Nothing is needed except the lines below that run from the one with "blue tile A10" through the one with "blue tile D2:E2", repeated exactly.

---- Supplied records

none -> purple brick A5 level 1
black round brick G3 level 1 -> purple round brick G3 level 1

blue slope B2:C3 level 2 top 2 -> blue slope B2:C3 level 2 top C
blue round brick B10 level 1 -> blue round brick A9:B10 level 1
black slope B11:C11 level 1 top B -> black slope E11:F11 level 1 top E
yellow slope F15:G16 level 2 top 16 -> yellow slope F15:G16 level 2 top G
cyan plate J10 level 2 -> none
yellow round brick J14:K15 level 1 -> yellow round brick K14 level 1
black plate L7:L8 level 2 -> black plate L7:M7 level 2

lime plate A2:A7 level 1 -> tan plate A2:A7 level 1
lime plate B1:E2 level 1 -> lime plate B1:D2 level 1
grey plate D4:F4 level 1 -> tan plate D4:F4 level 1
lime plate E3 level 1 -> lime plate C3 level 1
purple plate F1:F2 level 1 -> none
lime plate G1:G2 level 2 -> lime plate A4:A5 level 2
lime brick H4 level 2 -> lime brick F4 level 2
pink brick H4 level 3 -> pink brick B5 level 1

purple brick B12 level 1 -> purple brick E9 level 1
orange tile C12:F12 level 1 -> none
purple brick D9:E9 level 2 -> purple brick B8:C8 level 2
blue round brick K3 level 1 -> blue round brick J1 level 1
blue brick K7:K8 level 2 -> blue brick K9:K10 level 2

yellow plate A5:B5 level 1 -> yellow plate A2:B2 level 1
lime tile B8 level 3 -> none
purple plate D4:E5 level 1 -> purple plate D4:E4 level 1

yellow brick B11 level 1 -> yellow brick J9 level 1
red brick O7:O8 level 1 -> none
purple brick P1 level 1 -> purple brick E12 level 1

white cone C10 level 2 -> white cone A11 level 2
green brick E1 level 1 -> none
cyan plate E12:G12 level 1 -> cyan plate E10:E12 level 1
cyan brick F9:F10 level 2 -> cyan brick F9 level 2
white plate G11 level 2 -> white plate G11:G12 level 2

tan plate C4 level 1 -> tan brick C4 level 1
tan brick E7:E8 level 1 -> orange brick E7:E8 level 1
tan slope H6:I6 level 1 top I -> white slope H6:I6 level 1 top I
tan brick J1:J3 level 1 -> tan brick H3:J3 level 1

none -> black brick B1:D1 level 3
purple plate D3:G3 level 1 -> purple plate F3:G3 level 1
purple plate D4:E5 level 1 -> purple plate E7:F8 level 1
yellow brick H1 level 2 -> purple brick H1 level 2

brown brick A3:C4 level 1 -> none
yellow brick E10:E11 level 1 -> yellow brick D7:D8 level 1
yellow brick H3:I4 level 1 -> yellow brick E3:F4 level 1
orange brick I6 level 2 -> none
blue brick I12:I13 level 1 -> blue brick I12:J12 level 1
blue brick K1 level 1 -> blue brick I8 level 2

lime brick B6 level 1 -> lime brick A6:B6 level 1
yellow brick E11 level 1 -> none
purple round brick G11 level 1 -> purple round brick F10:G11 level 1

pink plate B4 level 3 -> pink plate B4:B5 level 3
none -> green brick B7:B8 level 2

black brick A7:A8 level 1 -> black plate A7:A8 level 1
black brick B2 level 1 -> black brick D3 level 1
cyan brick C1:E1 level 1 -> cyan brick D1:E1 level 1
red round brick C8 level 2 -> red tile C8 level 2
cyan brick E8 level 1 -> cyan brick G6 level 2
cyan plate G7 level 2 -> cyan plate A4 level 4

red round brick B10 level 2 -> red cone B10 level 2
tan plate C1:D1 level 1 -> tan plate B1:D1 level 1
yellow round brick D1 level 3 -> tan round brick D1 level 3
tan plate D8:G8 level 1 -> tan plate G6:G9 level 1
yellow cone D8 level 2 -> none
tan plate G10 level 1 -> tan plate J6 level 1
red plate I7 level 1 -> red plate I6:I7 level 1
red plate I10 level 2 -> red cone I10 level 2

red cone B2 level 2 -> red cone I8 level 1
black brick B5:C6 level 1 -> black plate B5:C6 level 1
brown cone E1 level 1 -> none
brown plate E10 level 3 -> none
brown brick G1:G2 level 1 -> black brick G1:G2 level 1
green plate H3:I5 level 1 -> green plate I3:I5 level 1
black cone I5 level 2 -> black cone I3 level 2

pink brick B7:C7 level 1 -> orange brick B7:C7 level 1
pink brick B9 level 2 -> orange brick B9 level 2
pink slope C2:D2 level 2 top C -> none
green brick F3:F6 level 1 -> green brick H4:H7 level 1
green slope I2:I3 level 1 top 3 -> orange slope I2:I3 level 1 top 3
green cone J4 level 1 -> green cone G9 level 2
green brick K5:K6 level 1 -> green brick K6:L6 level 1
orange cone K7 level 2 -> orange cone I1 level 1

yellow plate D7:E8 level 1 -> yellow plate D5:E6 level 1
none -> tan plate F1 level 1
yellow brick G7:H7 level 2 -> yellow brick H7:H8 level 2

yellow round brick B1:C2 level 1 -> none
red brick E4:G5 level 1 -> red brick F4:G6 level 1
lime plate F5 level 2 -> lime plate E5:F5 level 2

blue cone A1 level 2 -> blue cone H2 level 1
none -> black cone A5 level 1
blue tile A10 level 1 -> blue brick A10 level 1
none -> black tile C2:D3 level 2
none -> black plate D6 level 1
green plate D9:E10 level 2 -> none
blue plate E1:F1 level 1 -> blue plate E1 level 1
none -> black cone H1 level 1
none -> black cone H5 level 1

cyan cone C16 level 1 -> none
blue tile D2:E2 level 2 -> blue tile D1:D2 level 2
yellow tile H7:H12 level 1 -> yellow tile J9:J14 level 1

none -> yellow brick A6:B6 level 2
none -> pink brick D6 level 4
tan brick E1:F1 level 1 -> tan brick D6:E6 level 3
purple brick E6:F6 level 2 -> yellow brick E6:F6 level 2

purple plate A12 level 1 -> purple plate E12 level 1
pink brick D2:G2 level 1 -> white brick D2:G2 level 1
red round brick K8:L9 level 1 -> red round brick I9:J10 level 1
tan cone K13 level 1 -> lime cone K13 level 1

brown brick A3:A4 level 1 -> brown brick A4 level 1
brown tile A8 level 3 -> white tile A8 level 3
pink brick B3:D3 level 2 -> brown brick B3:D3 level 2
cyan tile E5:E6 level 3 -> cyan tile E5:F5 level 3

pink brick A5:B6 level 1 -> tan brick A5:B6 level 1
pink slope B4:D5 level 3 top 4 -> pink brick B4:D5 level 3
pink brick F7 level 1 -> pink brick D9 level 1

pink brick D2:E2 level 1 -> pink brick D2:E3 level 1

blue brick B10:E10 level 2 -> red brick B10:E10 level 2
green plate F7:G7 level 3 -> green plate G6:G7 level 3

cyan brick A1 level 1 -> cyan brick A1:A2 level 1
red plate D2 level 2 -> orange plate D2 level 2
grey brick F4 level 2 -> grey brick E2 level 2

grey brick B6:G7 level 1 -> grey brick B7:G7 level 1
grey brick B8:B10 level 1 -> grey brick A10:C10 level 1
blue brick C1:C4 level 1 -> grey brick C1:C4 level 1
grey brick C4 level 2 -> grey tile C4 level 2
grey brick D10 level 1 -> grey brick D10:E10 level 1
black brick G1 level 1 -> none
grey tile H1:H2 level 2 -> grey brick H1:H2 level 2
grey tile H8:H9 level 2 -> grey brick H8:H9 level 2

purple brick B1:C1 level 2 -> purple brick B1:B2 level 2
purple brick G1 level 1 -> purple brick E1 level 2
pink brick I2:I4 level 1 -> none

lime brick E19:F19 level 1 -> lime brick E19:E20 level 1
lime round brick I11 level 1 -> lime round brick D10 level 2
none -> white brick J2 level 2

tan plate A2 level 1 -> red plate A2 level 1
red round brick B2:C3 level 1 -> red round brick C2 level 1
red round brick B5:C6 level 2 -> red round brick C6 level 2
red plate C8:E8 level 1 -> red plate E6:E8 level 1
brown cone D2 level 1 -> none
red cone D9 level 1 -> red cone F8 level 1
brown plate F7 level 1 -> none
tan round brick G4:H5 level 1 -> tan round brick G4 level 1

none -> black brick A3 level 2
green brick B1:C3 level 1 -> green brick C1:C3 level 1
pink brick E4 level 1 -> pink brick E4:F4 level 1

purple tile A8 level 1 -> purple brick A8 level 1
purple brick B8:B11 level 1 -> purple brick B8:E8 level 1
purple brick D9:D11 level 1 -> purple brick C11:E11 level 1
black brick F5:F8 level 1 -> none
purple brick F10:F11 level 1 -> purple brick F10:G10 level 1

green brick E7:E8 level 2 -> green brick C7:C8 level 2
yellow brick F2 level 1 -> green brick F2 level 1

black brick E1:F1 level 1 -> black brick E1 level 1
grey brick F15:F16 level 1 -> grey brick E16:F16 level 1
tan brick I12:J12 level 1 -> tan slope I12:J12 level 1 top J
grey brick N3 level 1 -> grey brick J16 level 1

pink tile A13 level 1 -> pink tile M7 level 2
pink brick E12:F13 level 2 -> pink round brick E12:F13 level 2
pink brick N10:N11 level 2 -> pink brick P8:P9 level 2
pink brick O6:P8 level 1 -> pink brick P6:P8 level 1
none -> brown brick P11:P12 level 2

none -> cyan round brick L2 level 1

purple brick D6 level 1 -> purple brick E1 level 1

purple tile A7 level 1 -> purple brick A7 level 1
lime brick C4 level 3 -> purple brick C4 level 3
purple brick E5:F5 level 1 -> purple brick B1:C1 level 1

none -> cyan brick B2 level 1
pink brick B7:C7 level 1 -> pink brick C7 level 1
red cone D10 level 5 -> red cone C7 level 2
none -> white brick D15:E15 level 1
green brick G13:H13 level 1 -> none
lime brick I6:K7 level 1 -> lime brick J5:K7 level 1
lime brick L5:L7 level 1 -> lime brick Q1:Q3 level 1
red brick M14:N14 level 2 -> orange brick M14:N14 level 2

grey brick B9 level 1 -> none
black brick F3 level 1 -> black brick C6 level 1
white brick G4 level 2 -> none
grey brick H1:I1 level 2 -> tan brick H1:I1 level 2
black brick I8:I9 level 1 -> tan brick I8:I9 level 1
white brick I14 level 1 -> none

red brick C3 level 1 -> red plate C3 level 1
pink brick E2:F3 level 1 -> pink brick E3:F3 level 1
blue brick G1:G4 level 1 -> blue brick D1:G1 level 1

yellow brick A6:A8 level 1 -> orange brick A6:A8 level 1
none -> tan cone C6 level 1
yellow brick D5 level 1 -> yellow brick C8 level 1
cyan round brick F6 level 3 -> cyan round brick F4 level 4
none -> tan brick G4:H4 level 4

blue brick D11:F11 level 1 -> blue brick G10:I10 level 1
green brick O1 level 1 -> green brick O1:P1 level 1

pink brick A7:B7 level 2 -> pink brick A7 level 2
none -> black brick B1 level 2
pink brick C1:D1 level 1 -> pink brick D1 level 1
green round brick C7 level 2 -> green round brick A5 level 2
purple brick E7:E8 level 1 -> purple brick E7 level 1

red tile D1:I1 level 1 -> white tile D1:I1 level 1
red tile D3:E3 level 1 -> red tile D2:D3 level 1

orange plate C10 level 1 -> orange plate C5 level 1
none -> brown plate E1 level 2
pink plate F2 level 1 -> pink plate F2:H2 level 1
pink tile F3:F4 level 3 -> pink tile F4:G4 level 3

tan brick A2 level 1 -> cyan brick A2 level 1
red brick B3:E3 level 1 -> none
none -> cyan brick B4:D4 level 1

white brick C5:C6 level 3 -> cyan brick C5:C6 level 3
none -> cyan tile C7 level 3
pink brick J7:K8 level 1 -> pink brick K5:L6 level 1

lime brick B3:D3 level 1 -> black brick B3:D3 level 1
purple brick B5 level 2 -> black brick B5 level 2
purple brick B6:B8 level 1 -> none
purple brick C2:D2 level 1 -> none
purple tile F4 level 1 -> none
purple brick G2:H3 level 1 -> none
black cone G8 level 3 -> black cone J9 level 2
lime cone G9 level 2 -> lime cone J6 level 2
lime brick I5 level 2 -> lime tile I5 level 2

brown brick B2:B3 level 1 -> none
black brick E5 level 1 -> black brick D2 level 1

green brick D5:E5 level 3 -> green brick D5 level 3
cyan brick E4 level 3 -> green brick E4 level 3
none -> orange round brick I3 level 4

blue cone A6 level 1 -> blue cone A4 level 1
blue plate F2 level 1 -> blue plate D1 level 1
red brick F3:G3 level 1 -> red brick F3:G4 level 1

--------

Written solution:
blue tile A10 level 1 -> blue brick A10 level 1
none -> black tile C2:D3 level 2
none -> black plate D6 level 1
green plate D9:E10 level 2 -> none
blue plate E1:F1 level 1 -> blue plate E1 level 1
none -> black cone H1 level 1
none -> black cone H5 level 1

cyan cone C16 level 1 -> none
blue tile D2:E2 level 2 -> blue tile D1:D2 level 2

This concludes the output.